# Your objective
Please pick out each line below that contains the string "kern", with case counting, and copy those lines.

(Collection entries)
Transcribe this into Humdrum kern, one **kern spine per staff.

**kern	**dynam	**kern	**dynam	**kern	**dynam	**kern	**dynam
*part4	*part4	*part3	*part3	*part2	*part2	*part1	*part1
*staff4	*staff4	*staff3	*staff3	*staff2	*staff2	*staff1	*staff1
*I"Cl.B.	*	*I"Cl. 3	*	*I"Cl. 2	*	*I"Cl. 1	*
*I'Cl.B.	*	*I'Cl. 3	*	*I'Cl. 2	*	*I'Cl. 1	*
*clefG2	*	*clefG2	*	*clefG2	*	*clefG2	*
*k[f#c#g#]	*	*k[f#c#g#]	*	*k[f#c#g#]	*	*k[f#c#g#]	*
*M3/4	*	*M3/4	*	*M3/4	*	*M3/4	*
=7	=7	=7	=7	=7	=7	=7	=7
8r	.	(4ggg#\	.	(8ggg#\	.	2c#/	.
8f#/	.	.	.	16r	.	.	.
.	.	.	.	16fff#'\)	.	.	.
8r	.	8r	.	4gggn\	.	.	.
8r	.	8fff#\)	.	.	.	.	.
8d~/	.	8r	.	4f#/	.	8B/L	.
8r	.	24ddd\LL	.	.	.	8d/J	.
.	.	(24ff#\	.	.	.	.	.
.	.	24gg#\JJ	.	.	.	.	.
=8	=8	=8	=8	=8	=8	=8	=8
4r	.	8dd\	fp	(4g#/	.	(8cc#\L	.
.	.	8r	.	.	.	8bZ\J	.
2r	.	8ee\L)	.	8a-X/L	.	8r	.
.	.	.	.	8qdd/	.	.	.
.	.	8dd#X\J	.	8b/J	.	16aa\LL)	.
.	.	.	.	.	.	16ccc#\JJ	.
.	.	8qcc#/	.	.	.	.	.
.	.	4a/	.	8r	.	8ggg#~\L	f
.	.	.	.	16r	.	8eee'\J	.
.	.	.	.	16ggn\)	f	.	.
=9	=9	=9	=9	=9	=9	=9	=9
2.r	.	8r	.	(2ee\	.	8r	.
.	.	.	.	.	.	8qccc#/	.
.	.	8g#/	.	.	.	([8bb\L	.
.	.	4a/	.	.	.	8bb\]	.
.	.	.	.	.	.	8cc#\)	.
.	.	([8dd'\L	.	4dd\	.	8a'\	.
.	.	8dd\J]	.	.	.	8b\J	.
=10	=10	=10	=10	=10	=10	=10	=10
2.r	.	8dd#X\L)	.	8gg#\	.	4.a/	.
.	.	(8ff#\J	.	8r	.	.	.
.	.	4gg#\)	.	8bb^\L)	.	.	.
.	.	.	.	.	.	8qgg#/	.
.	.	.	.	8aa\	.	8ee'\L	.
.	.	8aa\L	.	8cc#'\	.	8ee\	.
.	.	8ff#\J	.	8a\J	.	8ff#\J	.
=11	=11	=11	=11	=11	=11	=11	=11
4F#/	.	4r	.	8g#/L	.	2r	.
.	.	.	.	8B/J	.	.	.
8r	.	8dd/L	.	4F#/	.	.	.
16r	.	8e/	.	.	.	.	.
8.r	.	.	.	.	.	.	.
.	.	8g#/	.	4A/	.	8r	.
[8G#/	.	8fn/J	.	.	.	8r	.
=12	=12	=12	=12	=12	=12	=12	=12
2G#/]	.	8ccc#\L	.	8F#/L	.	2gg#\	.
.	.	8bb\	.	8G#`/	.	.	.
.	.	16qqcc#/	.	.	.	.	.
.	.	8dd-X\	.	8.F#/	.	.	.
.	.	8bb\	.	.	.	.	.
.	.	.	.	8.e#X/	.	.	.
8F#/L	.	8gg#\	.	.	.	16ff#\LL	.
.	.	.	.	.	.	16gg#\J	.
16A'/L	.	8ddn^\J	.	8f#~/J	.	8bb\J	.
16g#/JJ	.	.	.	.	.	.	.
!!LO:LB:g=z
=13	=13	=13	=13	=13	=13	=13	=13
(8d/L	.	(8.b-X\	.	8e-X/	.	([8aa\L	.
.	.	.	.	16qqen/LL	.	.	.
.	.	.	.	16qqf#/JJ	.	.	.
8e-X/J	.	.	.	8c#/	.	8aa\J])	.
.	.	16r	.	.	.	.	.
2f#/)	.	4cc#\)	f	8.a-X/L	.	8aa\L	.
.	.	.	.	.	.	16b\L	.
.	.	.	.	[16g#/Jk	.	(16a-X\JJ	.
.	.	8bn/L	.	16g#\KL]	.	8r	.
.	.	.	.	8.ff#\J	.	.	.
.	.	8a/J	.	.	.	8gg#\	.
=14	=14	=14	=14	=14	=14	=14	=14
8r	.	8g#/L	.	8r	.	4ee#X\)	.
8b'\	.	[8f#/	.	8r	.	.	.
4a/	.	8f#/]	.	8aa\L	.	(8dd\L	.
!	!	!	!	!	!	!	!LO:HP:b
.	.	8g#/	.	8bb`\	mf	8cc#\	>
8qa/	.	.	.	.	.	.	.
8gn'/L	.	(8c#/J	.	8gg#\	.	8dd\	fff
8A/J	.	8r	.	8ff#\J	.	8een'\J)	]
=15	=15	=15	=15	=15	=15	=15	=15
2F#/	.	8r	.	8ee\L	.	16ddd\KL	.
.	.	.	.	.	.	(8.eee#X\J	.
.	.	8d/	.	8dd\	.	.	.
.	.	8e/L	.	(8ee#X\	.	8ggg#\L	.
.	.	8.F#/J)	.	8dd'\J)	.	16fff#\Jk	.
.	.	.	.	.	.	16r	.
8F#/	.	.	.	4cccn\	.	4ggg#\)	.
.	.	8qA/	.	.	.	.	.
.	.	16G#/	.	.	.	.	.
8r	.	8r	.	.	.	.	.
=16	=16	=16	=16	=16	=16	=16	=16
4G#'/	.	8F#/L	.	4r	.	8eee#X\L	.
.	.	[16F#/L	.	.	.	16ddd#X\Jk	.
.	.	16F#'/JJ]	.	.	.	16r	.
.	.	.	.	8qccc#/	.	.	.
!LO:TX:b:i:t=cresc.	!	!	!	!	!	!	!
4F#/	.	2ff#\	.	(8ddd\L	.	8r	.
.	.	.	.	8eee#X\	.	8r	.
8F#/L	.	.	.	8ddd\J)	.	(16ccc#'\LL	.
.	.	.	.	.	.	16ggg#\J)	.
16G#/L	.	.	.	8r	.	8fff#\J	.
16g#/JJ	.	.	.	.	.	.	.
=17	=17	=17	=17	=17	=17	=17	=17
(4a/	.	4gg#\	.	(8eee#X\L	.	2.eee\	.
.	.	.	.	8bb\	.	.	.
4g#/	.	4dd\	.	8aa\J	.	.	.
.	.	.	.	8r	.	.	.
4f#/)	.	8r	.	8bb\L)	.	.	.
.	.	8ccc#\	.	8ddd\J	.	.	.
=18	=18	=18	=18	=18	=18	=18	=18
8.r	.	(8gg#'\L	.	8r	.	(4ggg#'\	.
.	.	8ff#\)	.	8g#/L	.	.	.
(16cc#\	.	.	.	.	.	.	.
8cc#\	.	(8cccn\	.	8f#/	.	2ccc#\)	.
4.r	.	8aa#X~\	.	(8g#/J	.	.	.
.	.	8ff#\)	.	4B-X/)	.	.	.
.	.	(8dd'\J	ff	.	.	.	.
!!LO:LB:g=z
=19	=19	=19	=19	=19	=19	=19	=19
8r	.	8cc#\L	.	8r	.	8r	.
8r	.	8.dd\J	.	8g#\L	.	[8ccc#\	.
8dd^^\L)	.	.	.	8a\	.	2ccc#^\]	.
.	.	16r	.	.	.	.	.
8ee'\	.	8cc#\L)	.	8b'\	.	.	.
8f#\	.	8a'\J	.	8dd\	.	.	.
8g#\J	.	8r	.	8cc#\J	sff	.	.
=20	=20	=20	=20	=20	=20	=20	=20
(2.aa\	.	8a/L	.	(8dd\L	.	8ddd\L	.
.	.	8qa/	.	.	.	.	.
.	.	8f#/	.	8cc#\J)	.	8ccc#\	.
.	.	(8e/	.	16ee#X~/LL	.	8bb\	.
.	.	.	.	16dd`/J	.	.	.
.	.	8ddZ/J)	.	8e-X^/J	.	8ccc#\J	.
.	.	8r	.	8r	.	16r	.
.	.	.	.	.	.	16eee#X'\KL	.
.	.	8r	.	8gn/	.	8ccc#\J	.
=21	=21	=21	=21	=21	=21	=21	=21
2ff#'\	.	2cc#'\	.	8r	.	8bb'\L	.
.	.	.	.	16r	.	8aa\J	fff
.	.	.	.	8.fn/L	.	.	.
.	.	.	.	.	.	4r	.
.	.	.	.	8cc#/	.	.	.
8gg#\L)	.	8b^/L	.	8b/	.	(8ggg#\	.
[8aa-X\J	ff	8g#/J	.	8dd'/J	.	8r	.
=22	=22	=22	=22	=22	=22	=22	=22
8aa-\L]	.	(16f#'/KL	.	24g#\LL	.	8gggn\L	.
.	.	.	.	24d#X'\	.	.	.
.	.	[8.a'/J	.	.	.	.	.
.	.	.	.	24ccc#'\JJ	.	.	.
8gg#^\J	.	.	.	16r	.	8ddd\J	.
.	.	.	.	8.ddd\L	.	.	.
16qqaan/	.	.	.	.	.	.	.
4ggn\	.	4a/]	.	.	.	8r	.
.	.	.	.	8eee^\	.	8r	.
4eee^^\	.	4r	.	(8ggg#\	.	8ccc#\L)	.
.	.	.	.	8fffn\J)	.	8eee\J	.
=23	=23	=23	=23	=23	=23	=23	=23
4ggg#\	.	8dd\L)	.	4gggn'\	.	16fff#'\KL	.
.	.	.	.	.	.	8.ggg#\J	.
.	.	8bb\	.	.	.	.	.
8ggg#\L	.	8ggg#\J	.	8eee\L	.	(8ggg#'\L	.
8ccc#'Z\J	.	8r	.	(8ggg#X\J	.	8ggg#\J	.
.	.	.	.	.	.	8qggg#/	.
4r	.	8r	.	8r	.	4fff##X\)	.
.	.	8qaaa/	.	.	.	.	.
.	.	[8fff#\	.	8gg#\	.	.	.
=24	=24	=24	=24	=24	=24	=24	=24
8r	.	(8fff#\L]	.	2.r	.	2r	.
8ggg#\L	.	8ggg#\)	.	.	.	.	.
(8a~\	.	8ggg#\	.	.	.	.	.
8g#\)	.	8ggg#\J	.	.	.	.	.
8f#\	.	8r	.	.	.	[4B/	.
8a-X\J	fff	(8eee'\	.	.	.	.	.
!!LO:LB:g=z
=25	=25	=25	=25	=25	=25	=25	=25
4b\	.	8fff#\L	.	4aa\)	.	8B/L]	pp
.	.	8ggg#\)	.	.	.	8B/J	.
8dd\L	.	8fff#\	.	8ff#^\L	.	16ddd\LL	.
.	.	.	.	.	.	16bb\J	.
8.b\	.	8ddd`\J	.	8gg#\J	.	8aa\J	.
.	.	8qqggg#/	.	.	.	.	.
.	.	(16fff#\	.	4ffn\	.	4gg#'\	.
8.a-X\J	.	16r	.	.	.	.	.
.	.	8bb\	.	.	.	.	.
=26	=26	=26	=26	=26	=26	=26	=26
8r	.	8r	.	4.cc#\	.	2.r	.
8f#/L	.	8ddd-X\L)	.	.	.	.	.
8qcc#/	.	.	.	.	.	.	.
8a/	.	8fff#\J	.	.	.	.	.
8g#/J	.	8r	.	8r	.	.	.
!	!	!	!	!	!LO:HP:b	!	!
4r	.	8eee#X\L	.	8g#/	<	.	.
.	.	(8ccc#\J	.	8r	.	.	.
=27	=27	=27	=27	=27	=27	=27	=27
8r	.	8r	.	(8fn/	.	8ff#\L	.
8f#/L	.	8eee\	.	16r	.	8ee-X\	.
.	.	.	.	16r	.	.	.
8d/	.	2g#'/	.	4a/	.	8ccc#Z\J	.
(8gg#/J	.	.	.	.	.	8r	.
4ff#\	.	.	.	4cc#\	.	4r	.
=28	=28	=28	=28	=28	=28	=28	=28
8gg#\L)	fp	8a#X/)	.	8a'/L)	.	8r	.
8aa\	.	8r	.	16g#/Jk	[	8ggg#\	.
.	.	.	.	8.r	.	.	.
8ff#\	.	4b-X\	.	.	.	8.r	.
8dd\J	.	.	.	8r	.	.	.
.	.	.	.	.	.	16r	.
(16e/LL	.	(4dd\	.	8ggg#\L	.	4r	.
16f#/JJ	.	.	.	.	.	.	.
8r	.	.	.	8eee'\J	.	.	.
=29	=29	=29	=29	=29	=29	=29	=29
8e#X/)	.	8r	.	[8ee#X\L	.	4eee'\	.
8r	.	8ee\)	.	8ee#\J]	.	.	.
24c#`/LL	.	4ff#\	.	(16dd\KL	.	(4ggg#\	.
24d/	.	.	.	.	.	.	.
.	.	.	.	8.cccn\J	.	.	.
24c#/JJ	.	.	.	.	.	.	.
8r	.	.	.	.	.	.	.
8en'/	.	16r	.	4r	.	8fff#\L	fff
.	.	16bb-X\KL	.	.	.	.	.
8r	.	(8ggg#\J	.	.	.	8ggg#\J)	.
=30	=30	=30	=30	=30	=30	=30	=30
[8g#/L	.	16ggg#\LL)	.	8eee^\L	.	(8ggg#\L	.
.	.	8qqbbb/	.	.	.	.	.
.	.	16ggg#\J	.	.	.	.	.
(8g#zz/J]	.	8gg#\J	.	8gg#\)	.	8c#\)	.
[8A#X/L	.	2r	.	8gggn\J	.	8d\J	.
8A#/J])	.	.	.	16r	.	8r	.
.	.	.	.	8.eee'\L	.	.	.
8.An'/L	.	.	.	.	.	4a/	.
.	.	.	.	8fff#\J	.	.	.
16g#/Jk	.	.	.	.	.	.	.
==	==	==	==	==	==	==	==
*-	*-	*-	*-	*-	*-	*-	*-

# Exercise response
Transcribe this into Humdrum kern, one **kern spine per staff.
**kern	**dynam	**kern	**dynam	**kern	**dynam	**kern	**dynam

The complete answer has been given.